# [About this task]
Transcribe, word for word, all of the entries below, and exclude any pictures from the copy.

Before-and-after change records
....................
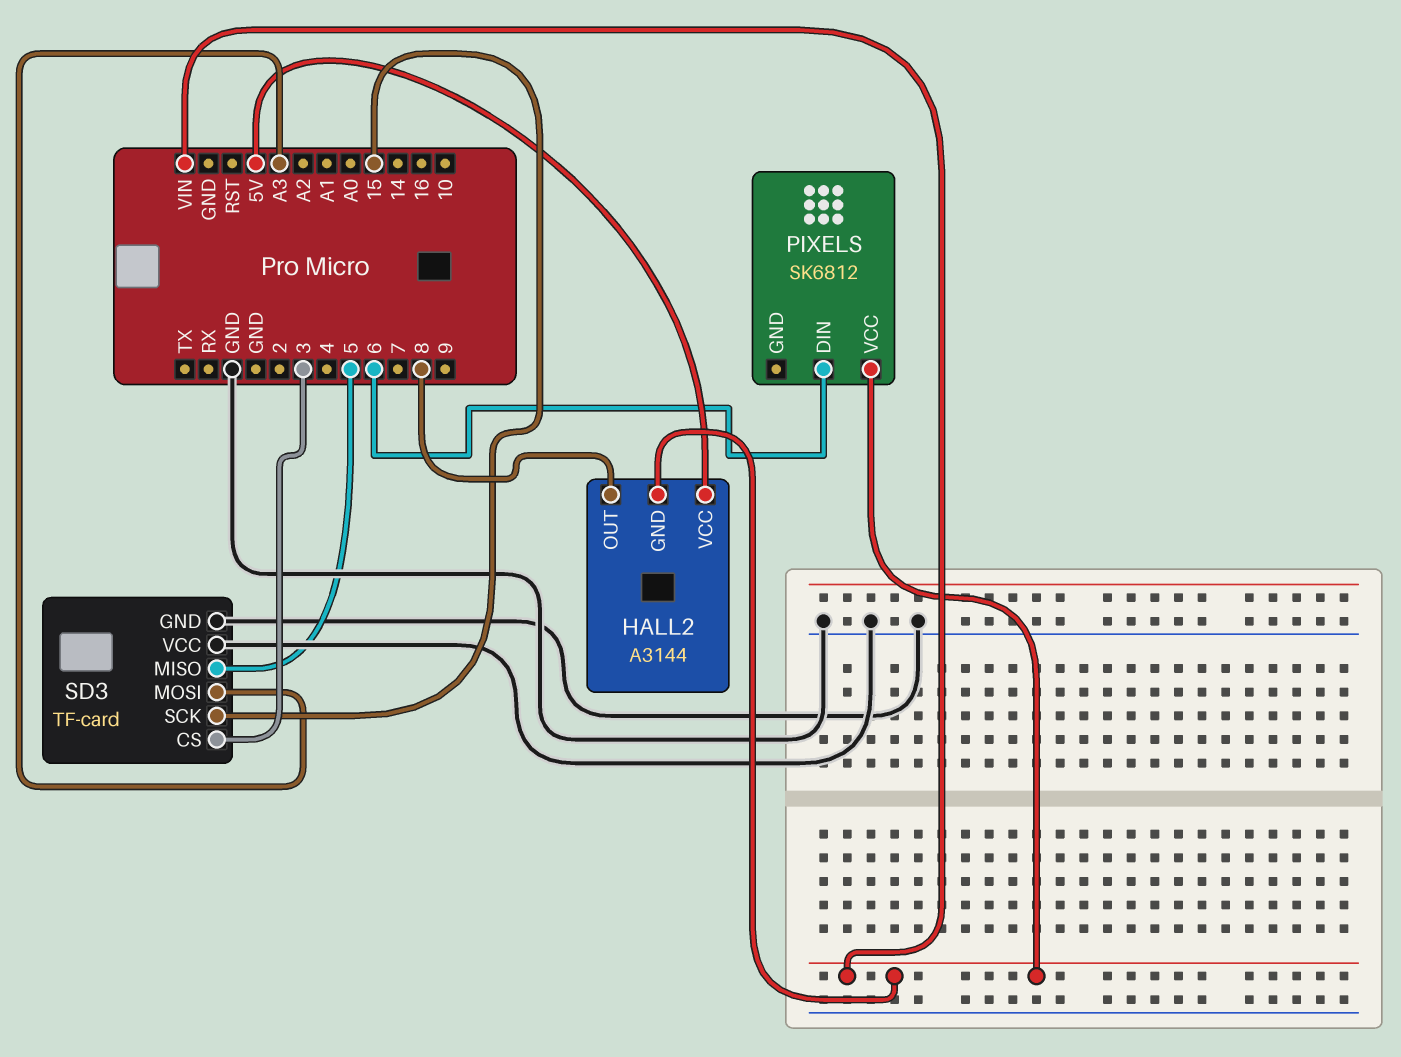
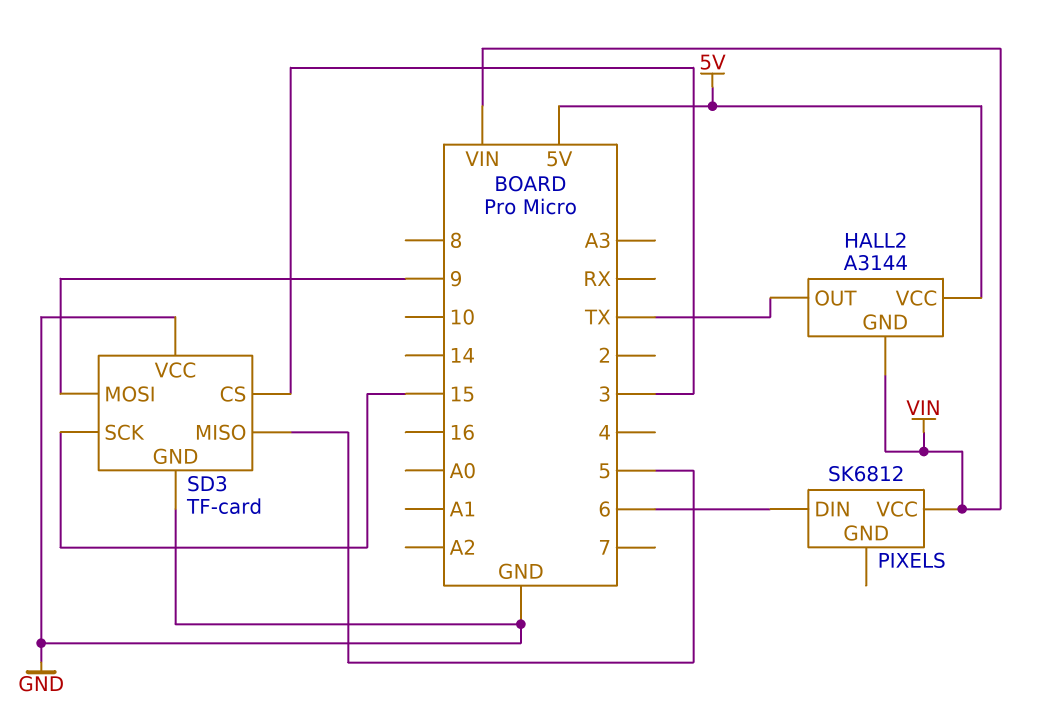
HALL2 pin OUT: 8 -> TX
SD3 pin MOSI: A3 -> 9

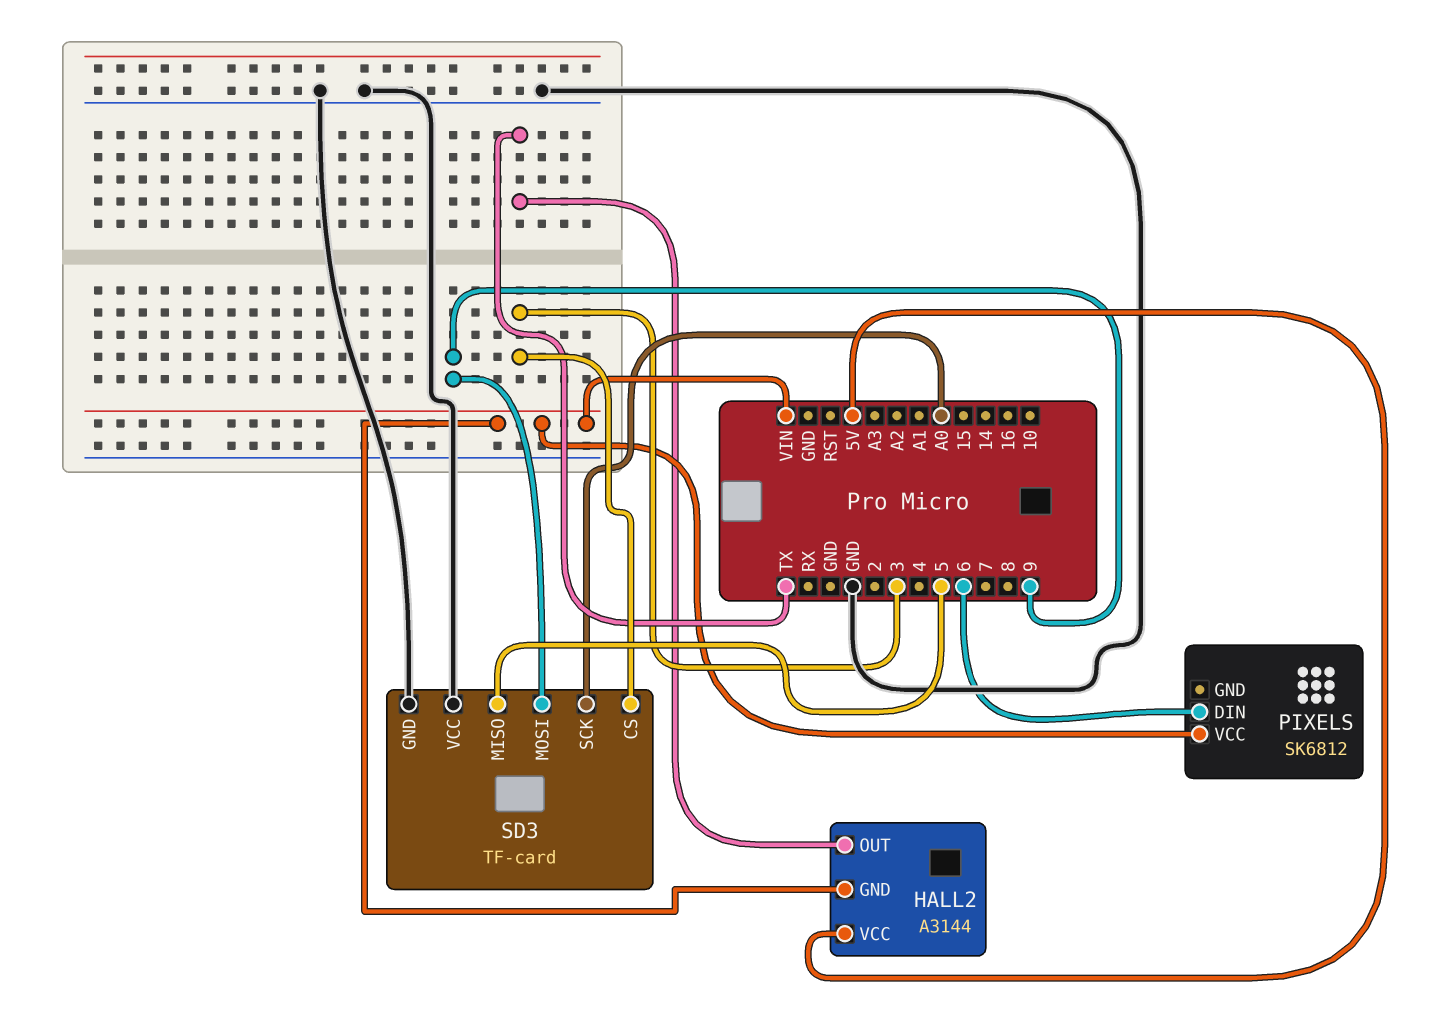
SD3 pin SCK: 15 -> A0

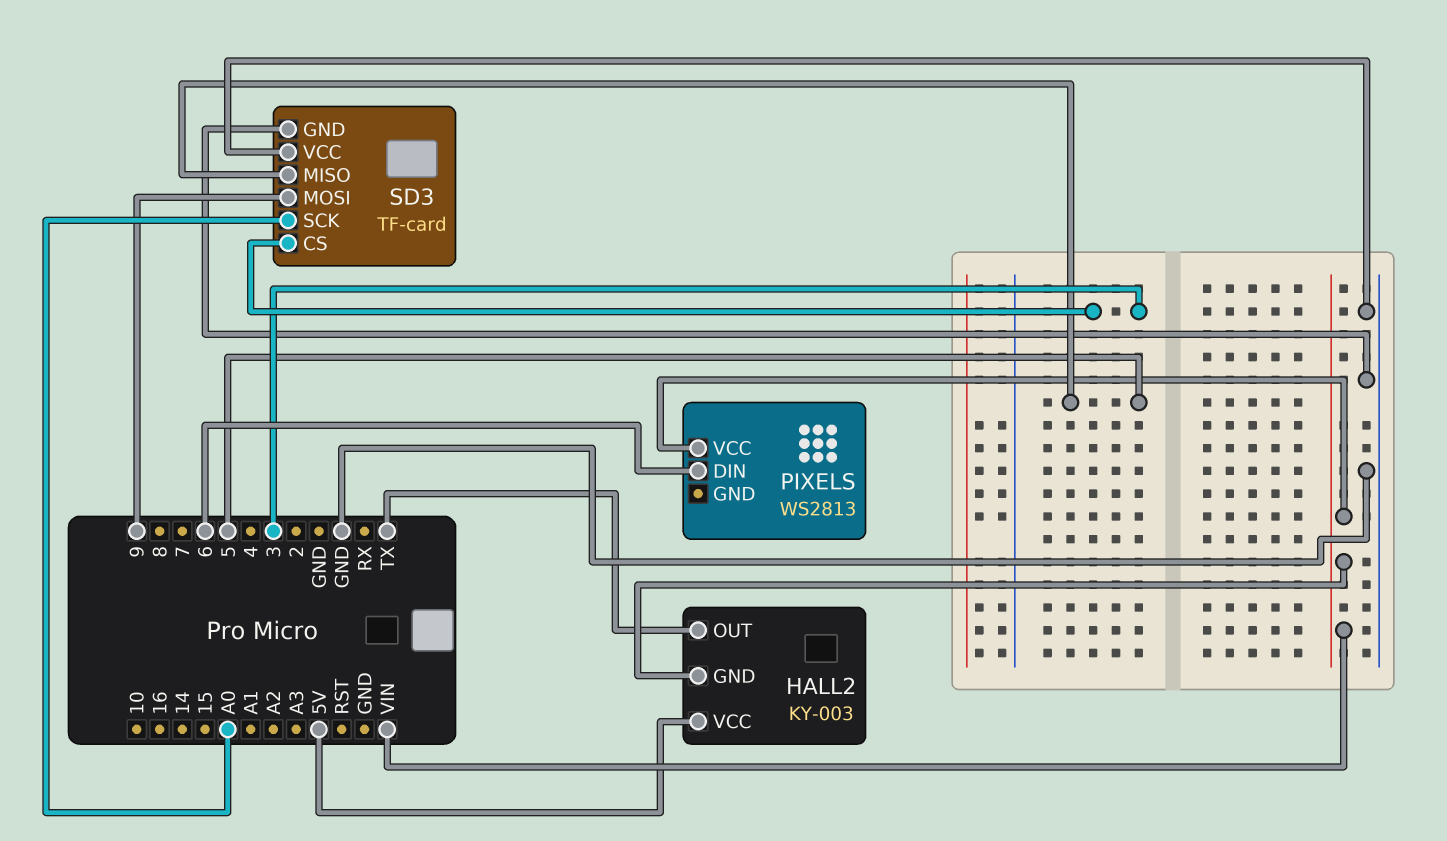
HALL2: A3144 -> KY-003
PIXELS: SK6812 -> WS2813

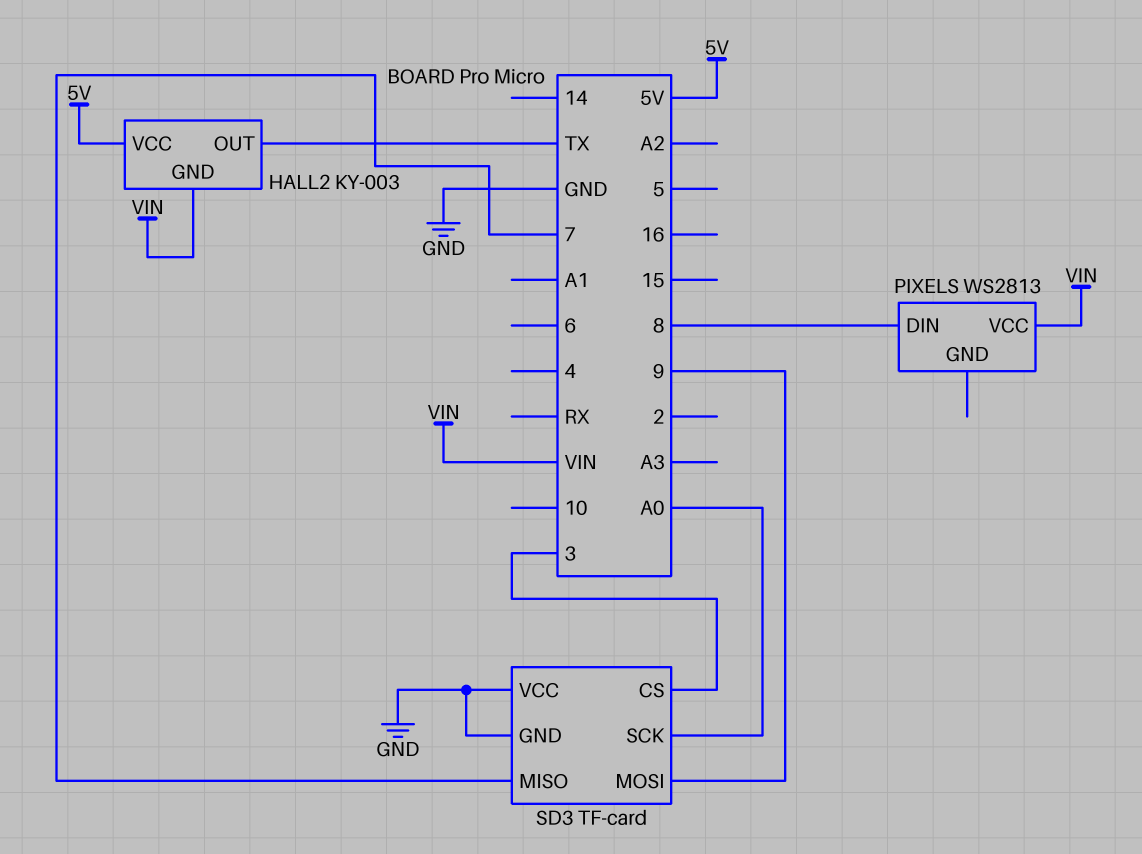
PIXELS pin DIN: 6 -> 8
SD3 pin MISO: 5 -> 7

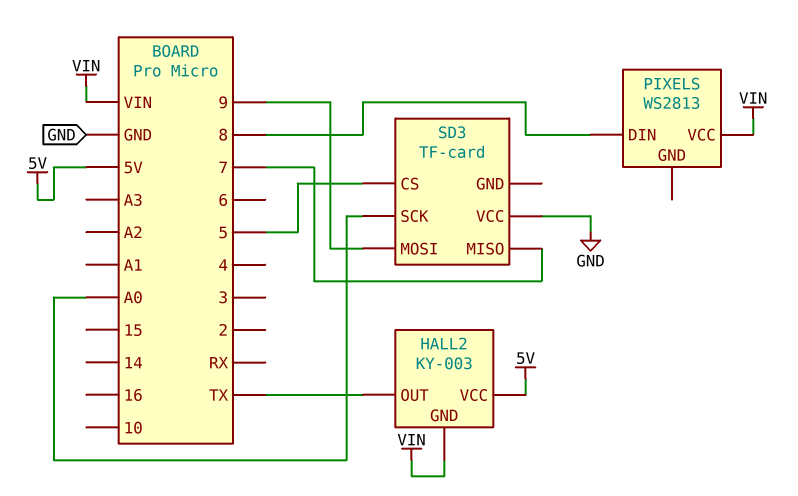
SD3 pin CS: 3 -> 5
SD3 pin GND: GND -> none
....................
# [Problem solution]
HALL2 pin OUT: 8 -> TX
SD3 pin MOSI: A3 -> 9

SD3 pin SCK: 15 -> A0

HALL2: A3144 -> KY-003
PIXELS: SK6812 -> WS2813

PIXELS pin DIN: 6 -> 8
SD3 pin MISO: 5 -> 7

SD3 pin CS: 3 -> 5
SD3 pin GND: GND -> none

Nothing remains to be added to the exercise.